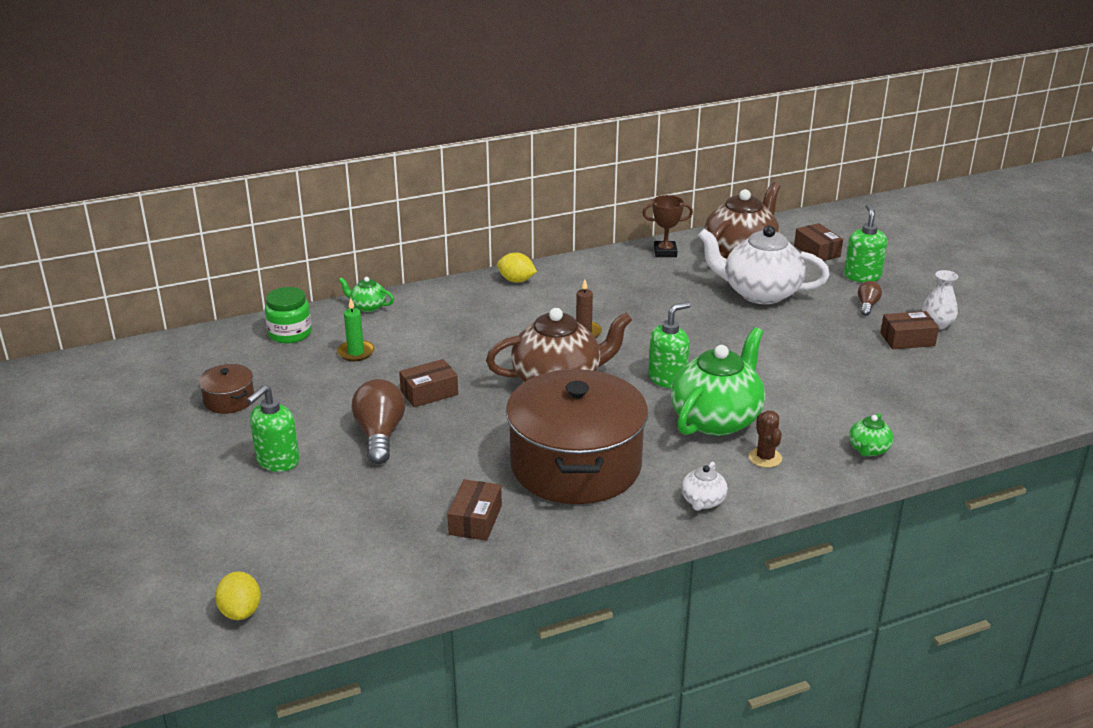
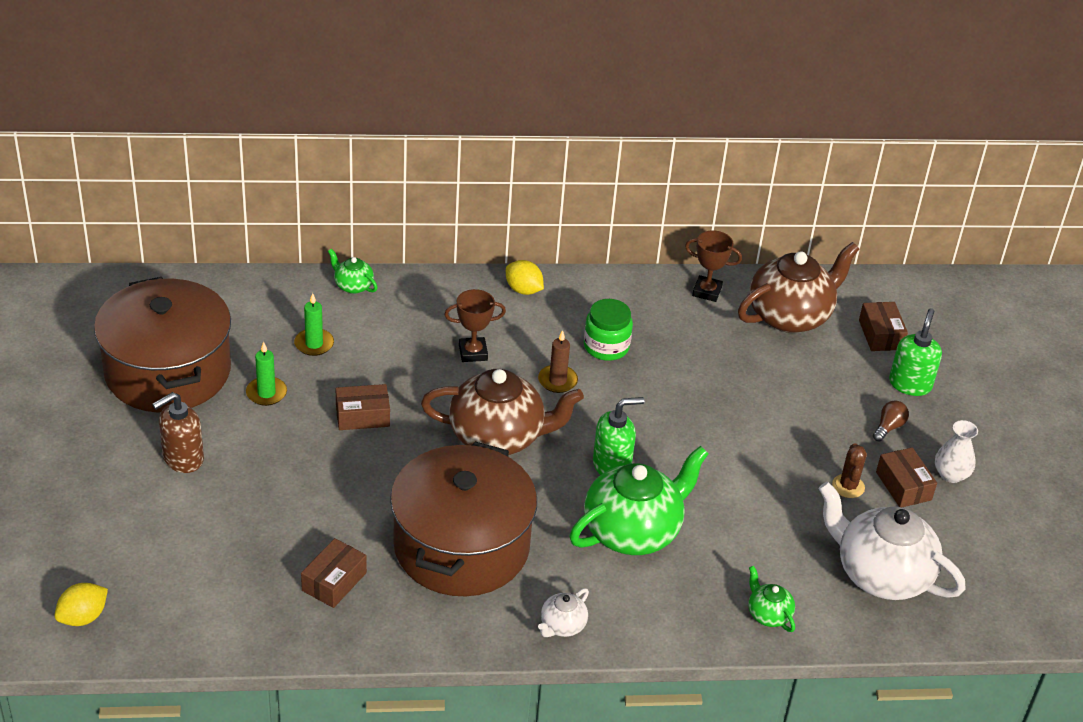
camera: 15 degrees right, 10 degrees up
(229, 400) = (168, 371): brown pot -> brown pot, size x2.43
(241, 611) = (83, 617): yellow lemon -> yellow lemon turned 45 degrees clockwise
(277, 461) = (182, 459): green soap dispenser -> brown soap dispenser
(290, 333) = (260, 301): green jar -> green jar (606, 347)
(331, 396) = (266, 393): none -> green candle
(380, 435) = (291, 455): brown light bulb -> none
(500, 329) = (473, 353): none -> brown trophy
(759, 293) = (778, 377): white teapot -> white teapot (880, 574)
(765, 458) = (655, 593): brown cactus -> brown cactus (848, 486)
(868, 450) = (768, 614): green teapot -> green teapot turned 105 degrees clockwise
(907, 339) = (903, 486): brown box -> brown box turned 60 degrees clockwise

* * * * * * *

__WORK INSTRUCTIONS__:
Without including a single picture, restate all of the data word for word.

__ANSWER SPACE__:
camera: 15 degrees right, 10 degrees up
(229, 400) = (168, 371): brown pot -> brown pot, size x2.43
(241, 611) = (83, 617): yellow lemon -> yellow lemon turned 45 degrees clockwise
(277, 461) = (182, 459): green soap dispenser -> brown soap dispenser
(290, 333) = (260, 301): green jar -> green jar (606, 347)
(331, 396) = (266, 393): none -> green candle
(380, 435) = (291, 455): brown light bulb -> none
(500, 329) = (473, 353): none -> brown trophy
(759, 293) = (778, 377): white teapot -> white teapot (880, 574)
(765, 458) = (655, 593): brown cactus -> brown cactus (848, 486)
(868, 450) = (768, 614): green teapot -> green teapot turned 105 degrees clockwise
(907, 339) = (903, 486): brown box -> brown box turned 60 degrees clockwise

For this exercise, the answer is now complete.